⟨
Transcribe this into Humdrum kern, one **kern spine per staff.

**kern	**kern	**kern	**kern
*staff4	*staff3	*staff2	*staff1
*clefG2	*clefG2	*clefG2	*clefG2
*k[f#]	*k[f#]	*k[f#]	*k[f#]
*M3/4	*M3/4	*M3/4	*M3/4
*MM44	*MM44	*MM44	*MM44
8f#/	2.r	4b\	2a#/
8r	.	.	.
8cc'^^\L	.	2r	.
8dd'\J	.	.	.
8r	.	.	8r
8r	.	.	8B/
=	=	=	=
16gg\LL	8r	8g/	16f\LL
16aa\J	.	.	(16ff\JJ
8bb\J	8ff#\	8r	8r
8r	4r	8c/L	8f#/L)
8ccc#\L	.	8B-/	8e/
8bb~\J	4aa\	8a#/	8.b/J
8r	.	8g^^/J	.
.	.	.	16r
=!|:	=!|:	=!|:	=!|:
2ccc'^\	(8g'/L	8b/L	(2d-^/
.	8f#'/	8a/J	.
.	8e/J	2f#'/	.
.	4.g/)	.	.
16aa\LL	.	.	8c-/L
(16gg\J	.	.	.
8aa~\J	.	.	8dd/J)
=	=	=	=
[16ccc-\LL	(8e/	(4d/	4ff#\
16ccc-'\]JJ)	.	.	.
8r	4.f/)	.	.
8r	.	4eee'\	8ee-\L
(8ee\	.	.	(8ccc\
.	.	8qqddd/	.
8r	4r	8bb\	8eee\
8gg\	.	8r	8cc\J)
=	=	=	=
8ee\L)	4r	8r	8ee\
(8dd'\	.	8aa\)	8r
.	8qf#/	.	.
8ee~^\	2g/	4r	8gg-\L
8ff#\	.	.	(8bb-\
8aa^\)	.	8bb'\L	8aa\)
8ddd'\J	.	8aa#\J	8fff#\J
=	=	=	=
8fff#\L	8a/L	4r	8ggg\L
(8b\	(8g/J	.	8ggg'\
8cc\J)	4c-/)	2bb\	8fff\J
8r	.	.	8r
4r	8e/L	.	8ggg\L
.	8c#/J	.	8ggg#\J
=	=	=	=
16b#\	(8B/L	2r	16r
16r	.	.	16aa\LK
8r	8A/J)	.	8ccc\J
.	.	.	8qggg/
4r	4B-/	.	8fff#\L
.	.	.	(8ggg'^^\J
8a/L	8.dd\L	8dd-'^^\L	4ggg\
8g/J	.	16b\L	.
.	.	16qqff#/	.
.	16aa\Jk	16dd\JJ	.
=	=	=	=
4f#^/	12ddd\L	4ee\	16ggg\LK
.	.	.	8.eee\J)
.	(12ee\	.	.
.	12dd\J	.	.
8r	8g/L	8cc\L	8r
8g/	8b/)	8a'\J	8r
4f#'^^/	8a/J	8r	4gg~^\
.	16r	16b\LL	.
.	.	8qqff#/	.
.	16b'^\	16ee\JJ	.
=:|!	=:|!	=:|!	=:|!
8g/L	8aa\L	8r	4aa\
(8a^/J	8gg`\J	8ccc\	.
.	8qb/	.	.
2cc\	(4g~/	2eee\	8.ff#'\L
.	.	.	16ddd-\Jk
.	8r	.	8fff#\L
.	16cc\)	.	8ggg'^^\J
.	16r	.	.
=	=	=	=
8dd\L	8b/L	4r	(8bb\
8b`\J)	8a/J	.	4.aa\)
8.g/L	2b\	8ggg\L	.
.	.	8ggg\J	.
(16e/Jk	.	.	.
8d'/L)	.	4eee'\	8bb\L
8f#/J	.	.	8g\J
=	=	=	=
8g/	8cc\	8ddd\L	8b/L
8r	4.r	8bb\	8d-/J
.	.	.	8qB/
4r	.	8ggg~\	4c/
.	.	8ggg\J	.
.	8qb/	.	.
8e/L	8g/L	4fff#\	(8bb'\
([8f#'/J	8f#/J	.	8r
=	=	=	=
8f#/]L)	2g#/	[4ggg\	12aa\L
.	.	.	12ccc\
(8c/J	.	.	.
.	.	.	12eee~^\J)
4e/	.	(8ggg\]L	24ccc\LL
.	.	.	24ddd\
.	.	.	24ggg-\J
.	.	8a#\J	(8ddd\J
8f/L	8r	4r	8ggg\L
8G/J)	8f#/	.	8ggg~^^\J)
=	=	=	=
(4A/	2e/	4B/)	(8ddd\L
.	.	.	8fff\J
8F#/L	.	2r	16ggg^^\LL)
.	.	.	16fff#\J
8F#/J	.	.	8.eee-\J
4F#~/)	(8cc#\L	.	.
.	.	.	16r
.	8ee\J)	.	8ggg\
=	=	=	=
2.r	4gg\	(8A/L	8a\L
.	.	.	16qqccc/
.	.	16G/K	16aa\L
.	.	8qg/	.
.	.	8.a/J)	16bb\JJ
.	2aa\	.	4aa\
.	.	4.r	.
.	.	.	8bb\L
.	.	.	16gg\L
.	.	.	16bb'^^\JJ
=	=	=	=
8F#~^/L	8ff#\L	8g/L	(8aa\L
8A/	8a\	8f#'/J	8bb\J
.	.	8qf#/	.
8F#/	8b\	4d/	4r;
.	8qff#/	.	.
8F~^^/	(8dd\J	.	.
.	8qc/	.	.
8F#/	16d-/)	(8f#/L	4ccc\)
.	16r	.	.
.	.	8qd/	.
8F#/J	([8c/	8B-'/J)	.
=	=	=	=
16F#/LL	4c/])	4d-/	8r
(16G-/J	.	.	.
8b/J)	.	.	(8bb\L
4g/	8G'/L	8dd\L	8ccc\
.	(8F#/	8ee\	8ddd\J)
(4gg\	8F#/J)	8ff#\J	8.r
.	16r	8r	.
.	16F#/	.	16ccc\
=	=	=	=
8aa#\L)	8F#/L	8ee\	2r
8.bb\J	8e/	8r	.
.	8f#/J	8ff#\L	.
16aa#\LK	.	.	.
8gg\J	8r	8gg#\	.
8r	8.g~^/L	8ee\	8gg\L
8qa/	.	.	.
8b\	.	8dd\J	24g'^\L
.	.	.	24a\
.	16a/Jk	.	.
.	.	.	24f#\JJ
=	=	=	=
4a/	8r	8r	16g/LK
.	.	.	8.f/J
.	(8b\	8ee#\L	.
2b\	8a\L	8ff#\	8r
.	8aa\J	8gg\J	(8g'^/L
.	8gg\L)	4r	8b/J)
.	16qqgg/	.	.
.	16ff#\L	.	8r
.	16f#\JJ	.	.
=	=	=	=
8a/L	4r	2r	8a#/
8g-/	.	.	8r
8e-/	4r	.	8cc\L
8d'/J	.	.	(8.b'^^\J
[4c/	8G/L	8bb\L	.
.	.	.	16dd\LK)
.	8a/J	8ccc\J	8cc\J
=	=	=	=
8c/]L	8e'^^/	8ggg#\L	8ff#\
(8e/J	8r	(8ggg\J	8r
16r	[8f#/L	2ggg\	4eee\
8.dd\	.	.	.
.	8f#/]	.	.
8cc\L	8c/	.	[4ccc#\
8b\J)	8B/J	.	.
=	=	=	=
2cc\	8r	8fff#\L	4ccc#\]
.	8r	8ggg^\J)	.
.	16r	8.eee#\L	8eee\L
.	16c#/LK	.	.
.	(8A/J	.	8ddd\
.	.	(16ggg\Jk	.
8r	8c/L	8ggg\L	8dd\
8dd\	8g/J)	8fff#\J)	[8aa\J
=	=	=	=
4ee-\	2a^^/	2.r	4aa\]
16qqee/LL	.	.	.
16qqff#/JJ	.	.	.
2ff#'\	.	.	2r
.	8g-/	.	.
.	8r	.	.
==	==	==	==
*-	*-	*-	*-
⟩
▸ WHAT YOU WILL DO
Report how many lines of the material contain the string "kern", giving only the number.

▸ FINAL RESULT
2